WHAT YOU SHOULD DO: Leave out all pictures while repeating the records exactly and completely.
[THE DATA Boundary: Start]
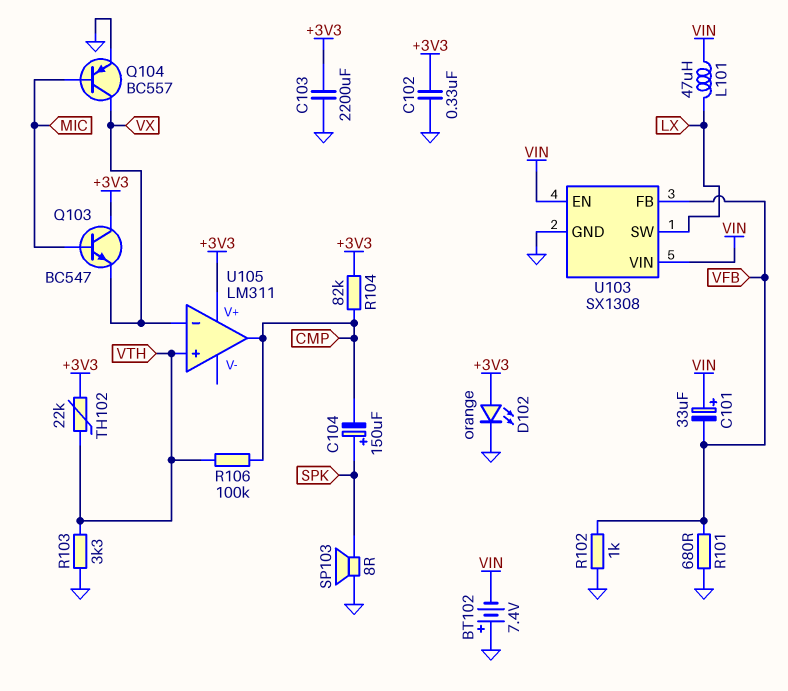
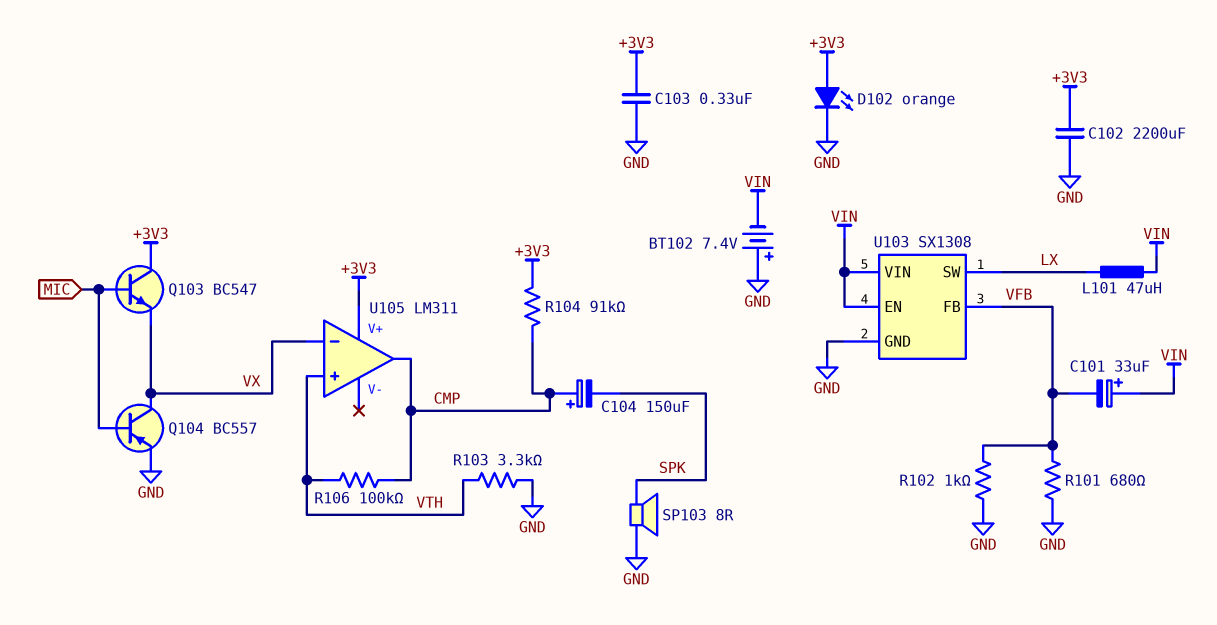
C102: 330nF (+3V3, GND) -> 2200uF (+3V3, GND)
C103: 2200uF (+3V3, GND) -> 330nF (+3V3, GND)
C104: 150uF (plus SPK, minus CMP) -> 150uF (plus CMP, minus SPK)
R104: 82k (+3V3, CMP) -> 91k (+3V3, CMP)
TH102: 22k (+3V3, VTH) -> none

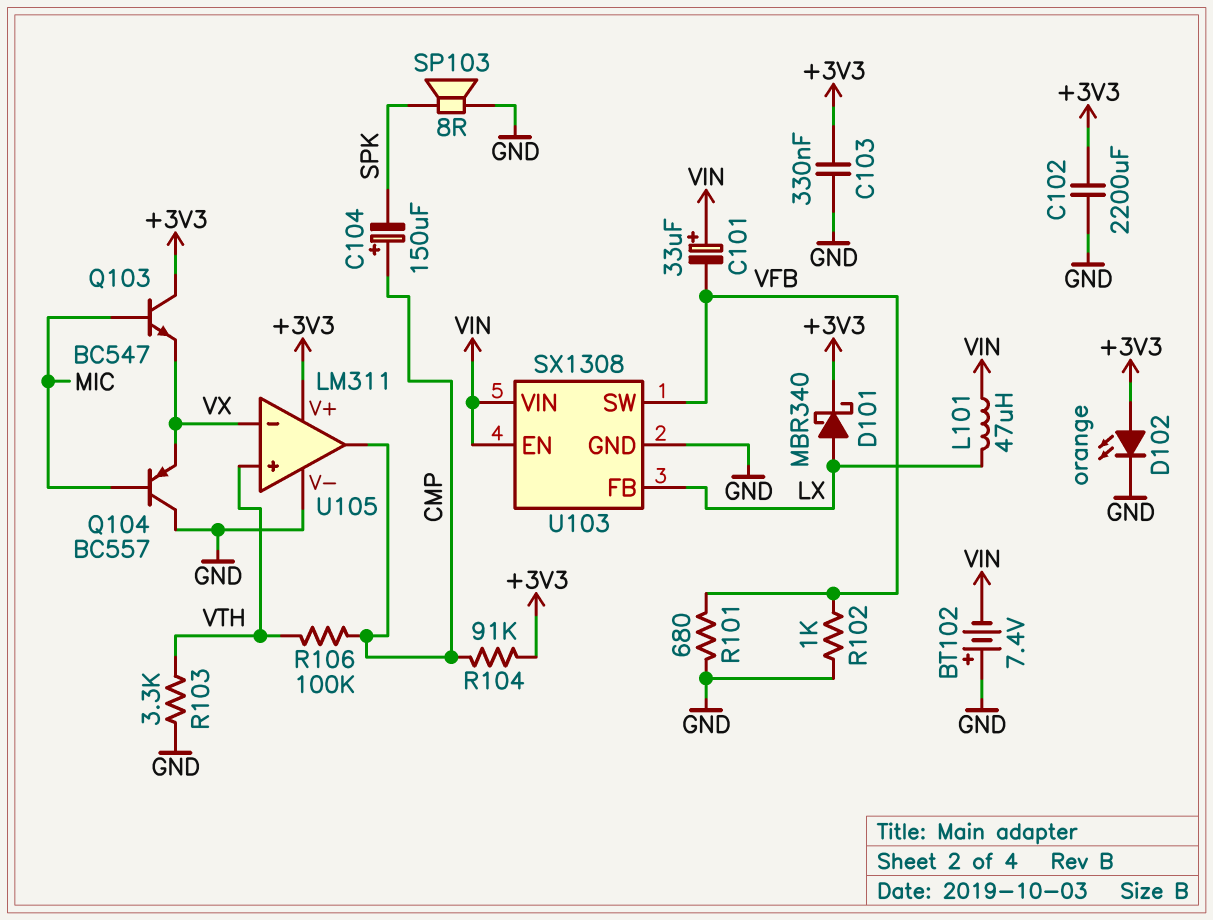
D101: none -> schottky MBR340 (A LX, K +3V3)
Q104: PNP BC557 (B MIC, C VX, E GND) -> PNP BC557 (B MIC, C GND, E VX)
U103 pin FB: VFB -> LX
U103 pin SW: LX -> VFB
U105 pin V-: none -> GND

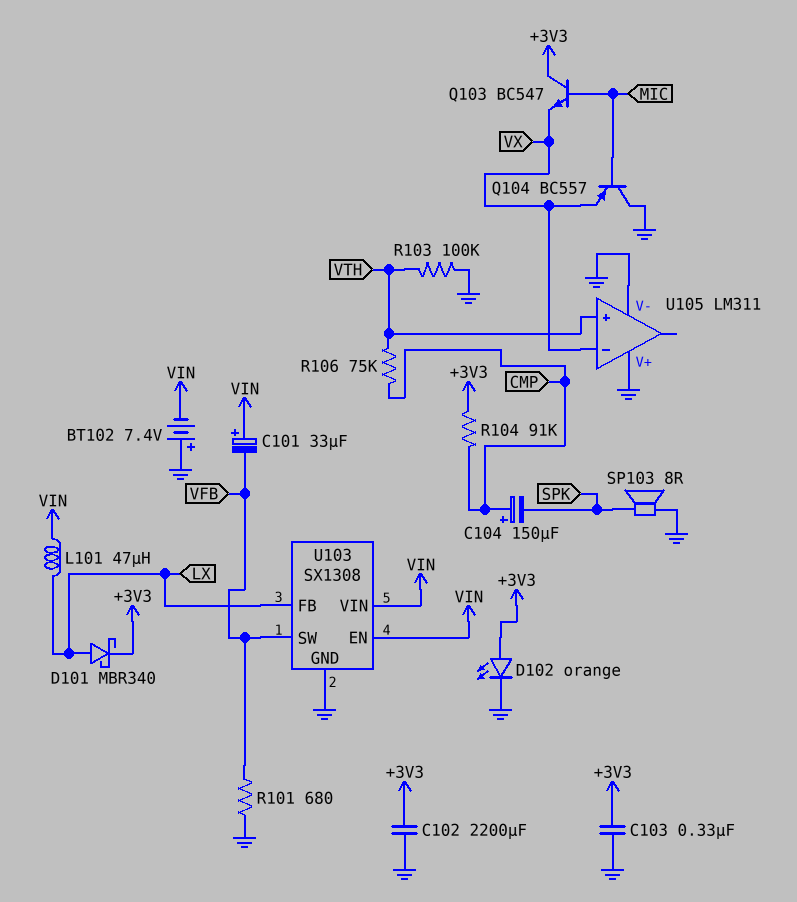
R102: 1k (GND, VFB) -> none
R103: 3.3k (GND, VTH) -> 100k (GND, VTH)
R106: 100k (CMP, VTH) -> 75k (CMP, VTH)
U105 pin V+: +3V3 -> GND
U105 pin out: CMP -> none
[THE DATA Boundary: End]
TASK OUTPUT:
C102: 330nF (+3V3, GND) -> 2200uF (+3V3, GND)
C103: 2200uF (+3V3, GND) -> 330nF (+3V3, GND)
C104: 150uF (plus SPK, minus CMP) -> 150uF (plus CMP, minus SPK)
R104: 82k (+3V3, CMP) -> 91k (+3V3, CMP)
TH102: 22k (+3V3, VTH) -> none

D101: none -> schottky MBR340 (A LX, K +3V3)
Q104: PNP BC557 (B MIC, C VX, E GND) -> PNP BC557 (B MIC, C GND, E VX)
U103 pin FB: VFB -> LX
U103 pin SW: LX -> VFB
U105 pin V-: none -> GND

R102: 1k (GND, VFB) -> none
R103: 3.3k (GND, VTH) -> 100k (GND, VTH)
R106: 100k (CMP, VTH) -> 75k (CMP, VTH)
U105 pin V+: +3V3 -> GND
U105 pin out: CMP -> none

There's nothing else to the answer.